• [Your goal] Among these records, tally each line with the word "camera"; the answer is that number alone.

Records drawn from a dataset:
==*==

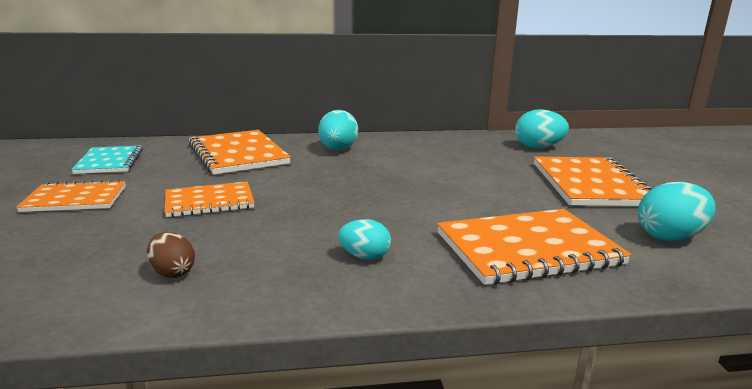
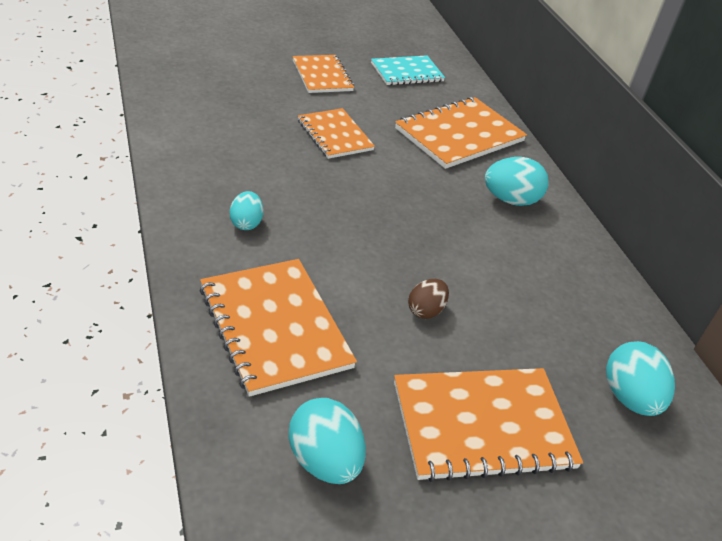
camera: 75 degrees right, 20 degrees up
(172, 272) = (213, 137): brown egg -> brown egg (425, 310)

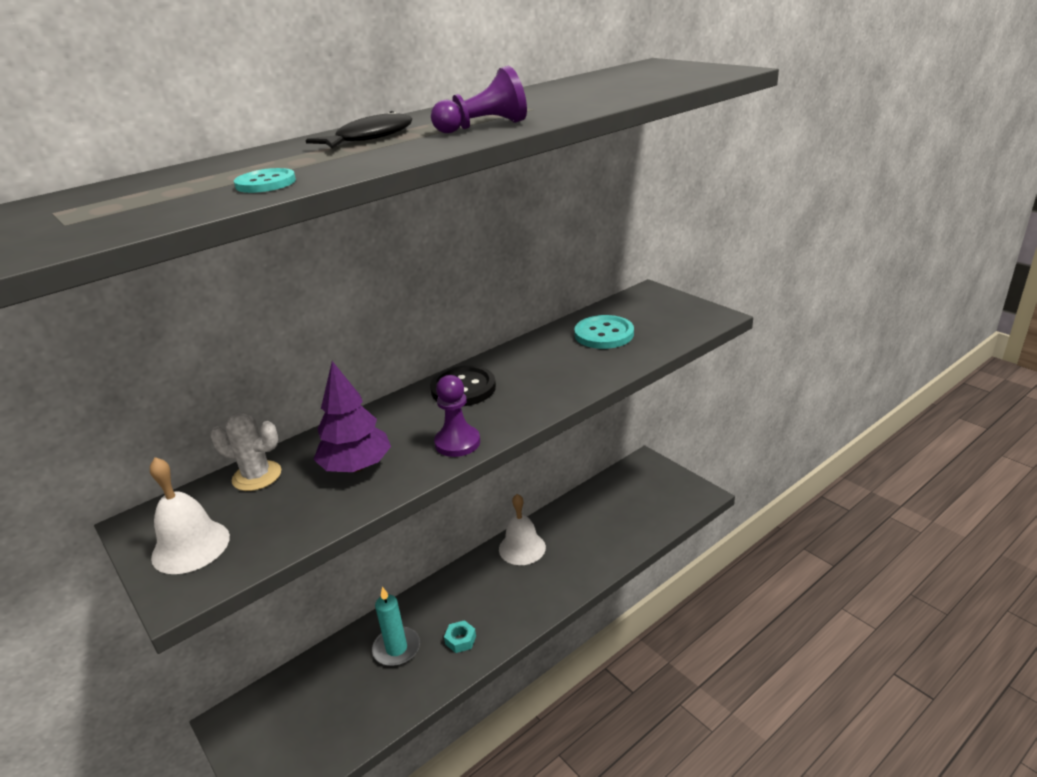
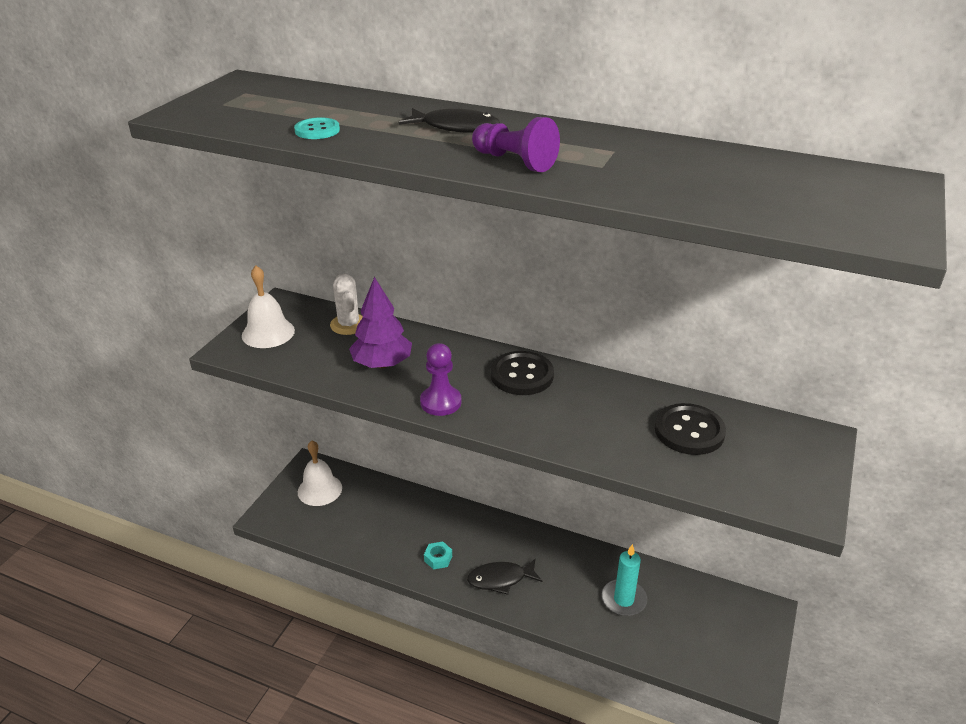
camera: 60 degrees right, 5 degrees up
(396, 648) = (409, 523): turquoise candle -> turquoise candle (623, 599)
(518, 601) = (500, 579): none -> black fish
(522, 548) = (564, 556): white bell -> white bell (319, 489)
(604, 334) = (689, 431): turquoise button -> black button

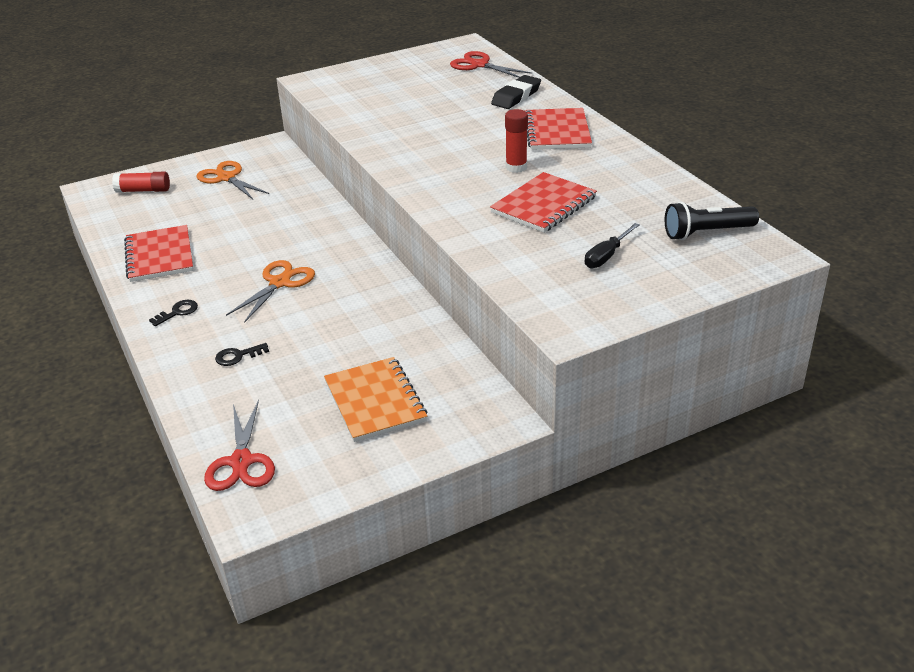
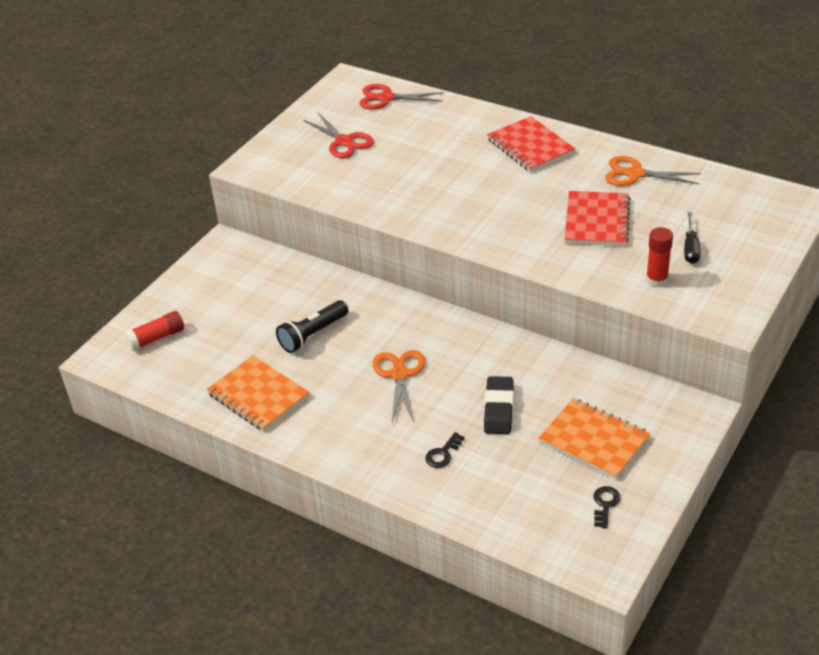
camera: 30 degrees left, 5 degrees up
(159, 256) = (258, 395): red notebook -> orange notebook
(177, 312) = (343, 439): black key -> black key (605, 504)
(226, 178) = (224, 293): orange scissors -> orange scissors (635, 174)
(241, 462) = (550, 535): red scissors -> red scissors (344, 141)
(516, 96) = (457, 122): black eraser -> black eraser (499, 409)
(516, 167) = (536, 193): red glue stick -> red glue stick (656, 280)
(706, 233) = (737, 200): black flashlight -> black flashlight (313, 335)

==*==

• [Completed exercise] 3